PROBLEM:
Please retype every record below exactly, leaving the pictures out.

[[ PROVIDED MATERIAL, beginning ]]

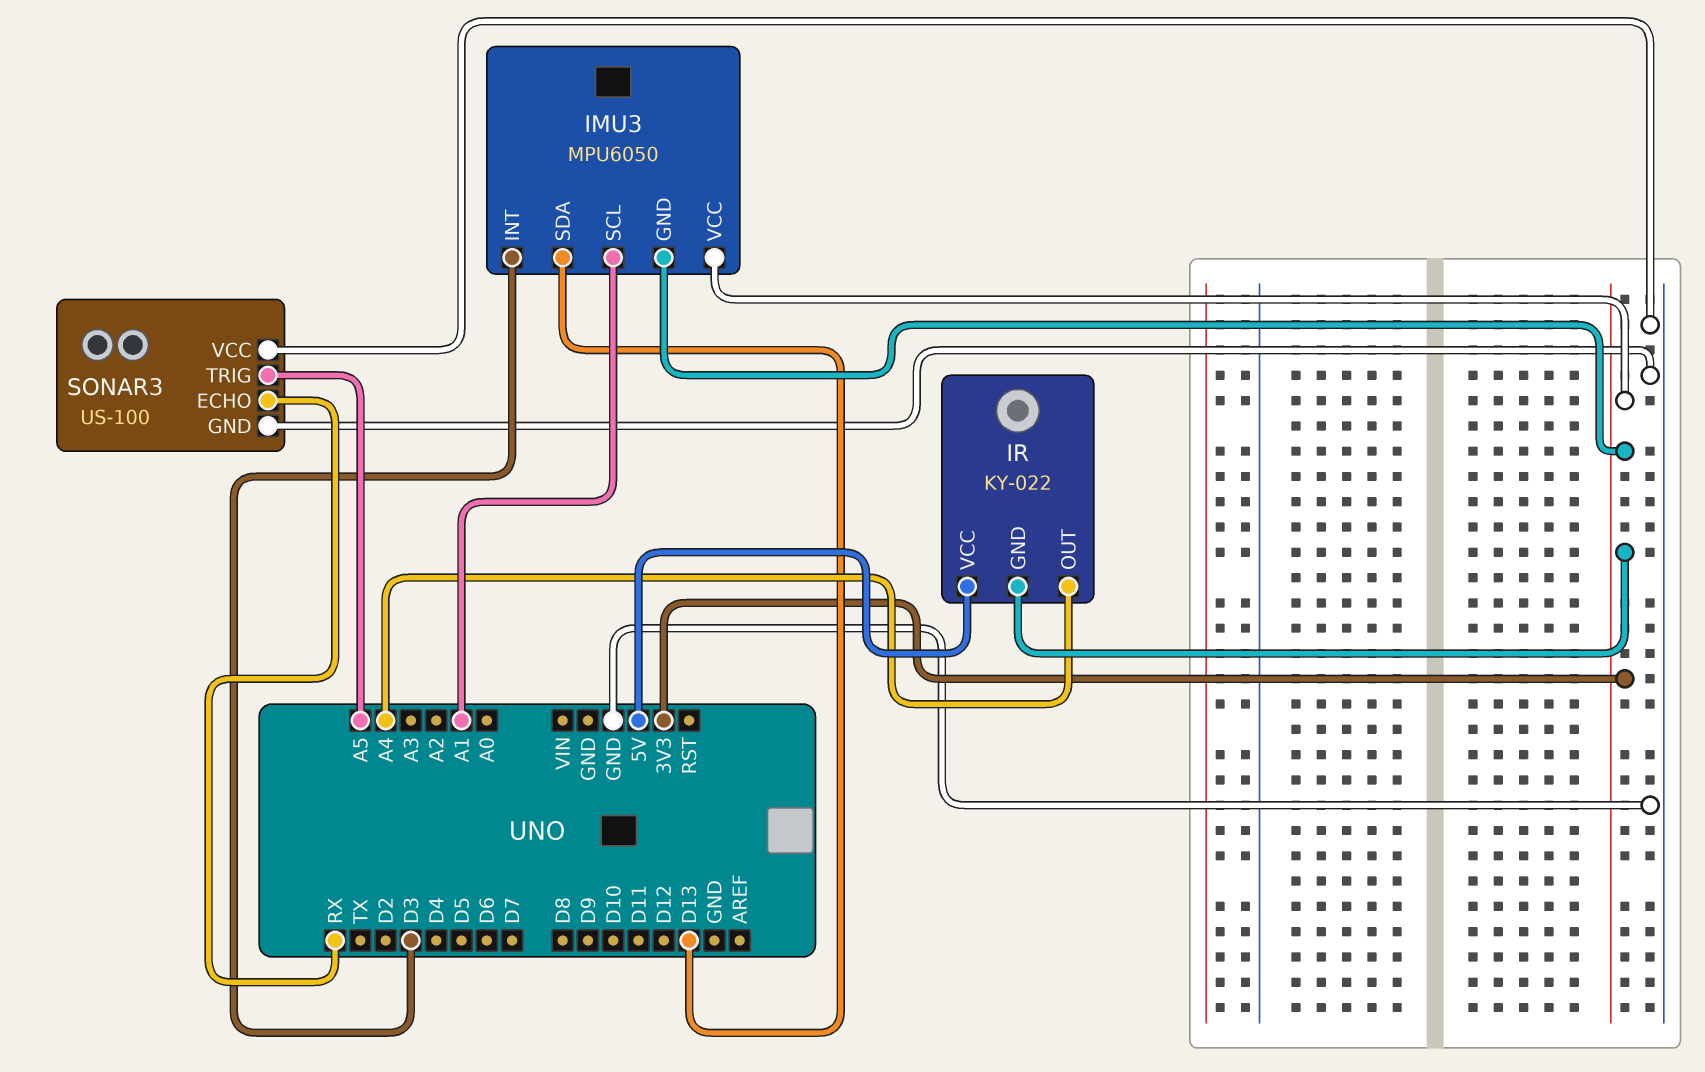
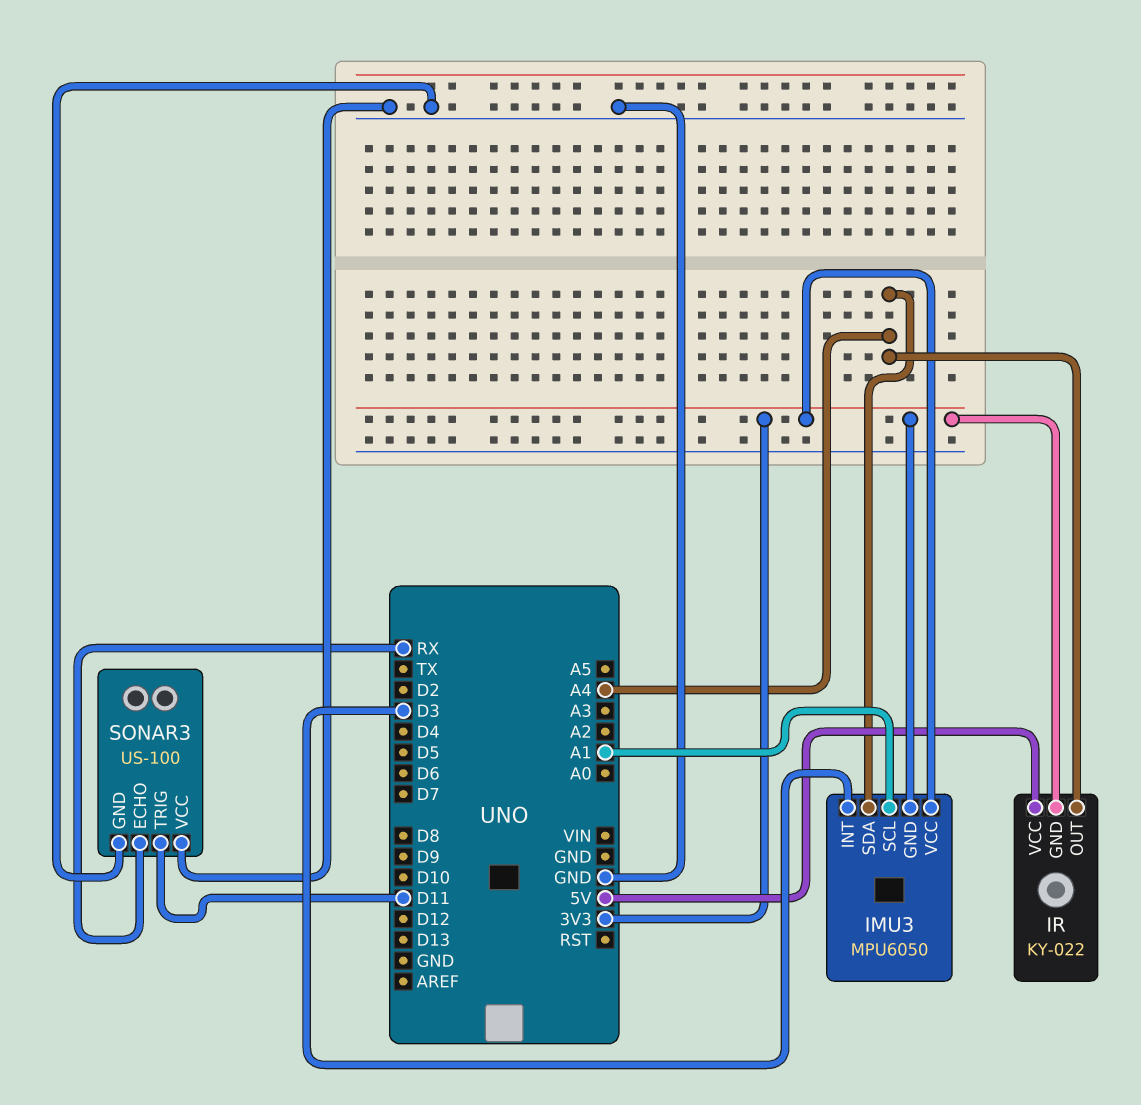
IMU3 pin SDA: D13 -> A4
SONAR3 pin TRIG: A5 -> D11

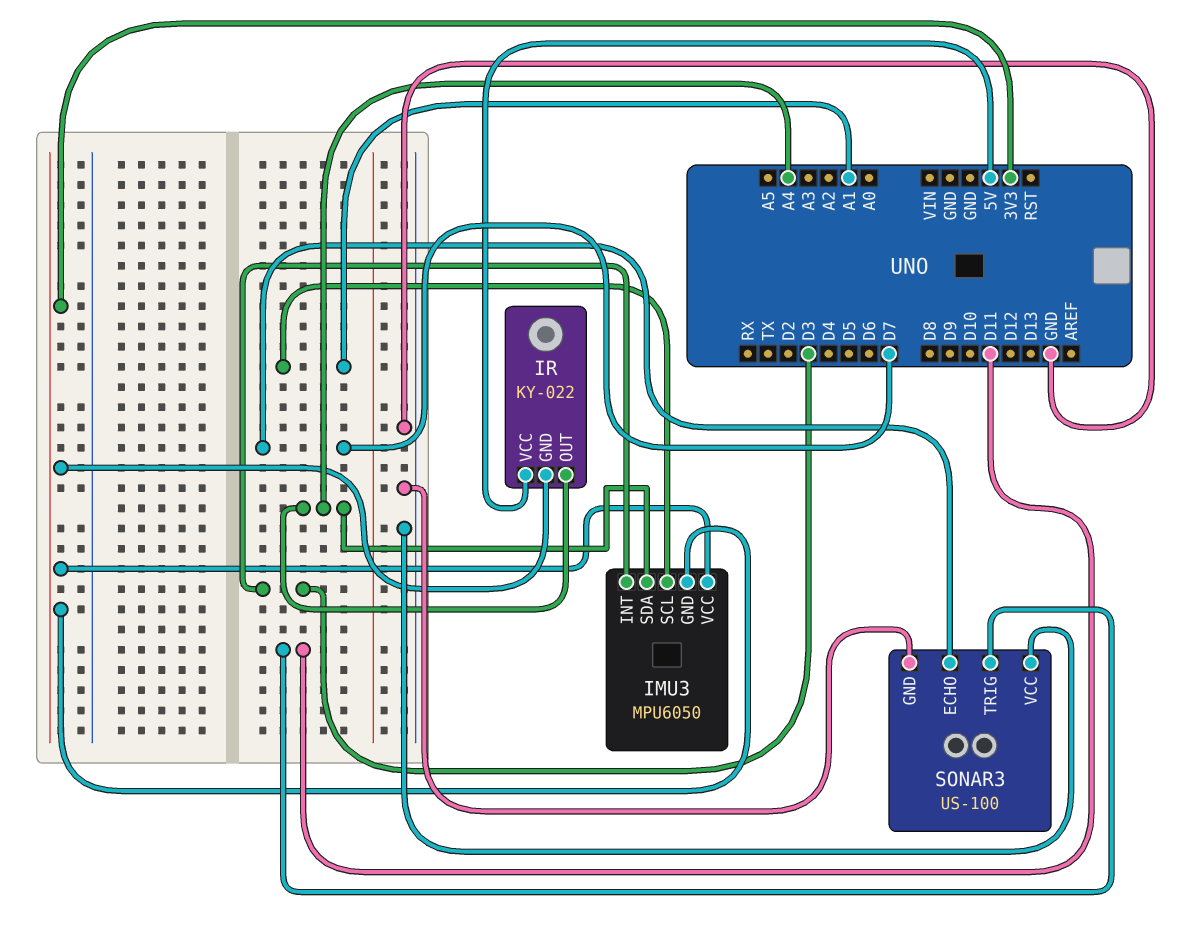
SONAR3 pin ECHO: RX -> D7

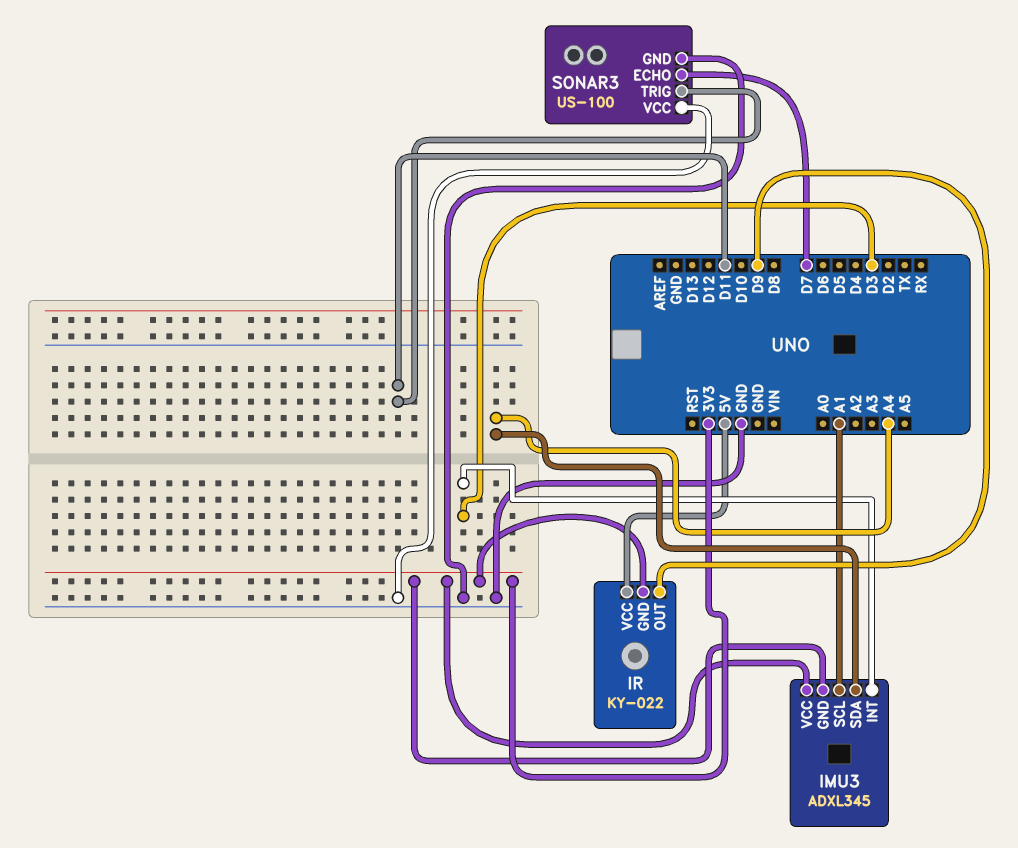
IMU3: MPU6050 -> ADXL345
IR pin OUT: A4 -> D9

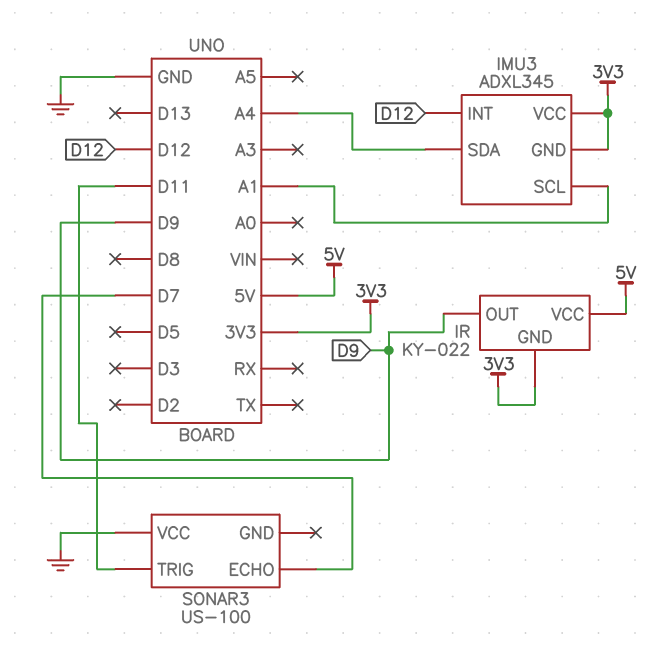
IMU3 pin INT: D3 -> D12
SONAR3 pin GND: GND -> none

[[ PROVIDED MATERIAL, end ]]

WORKED SOLUTION:
IMU3 pin SDA: D13 -> A4
SONAR3 pin TRIG: A5 -> D11

SONAR3 pin ECHO: RX -> D7

IMU3: MPU6050 -> ADXL345
IR pin OUT: A4 -> D9

IMU3 pin INT: D3 -> D12
SONAR3 pin GND: GND -> none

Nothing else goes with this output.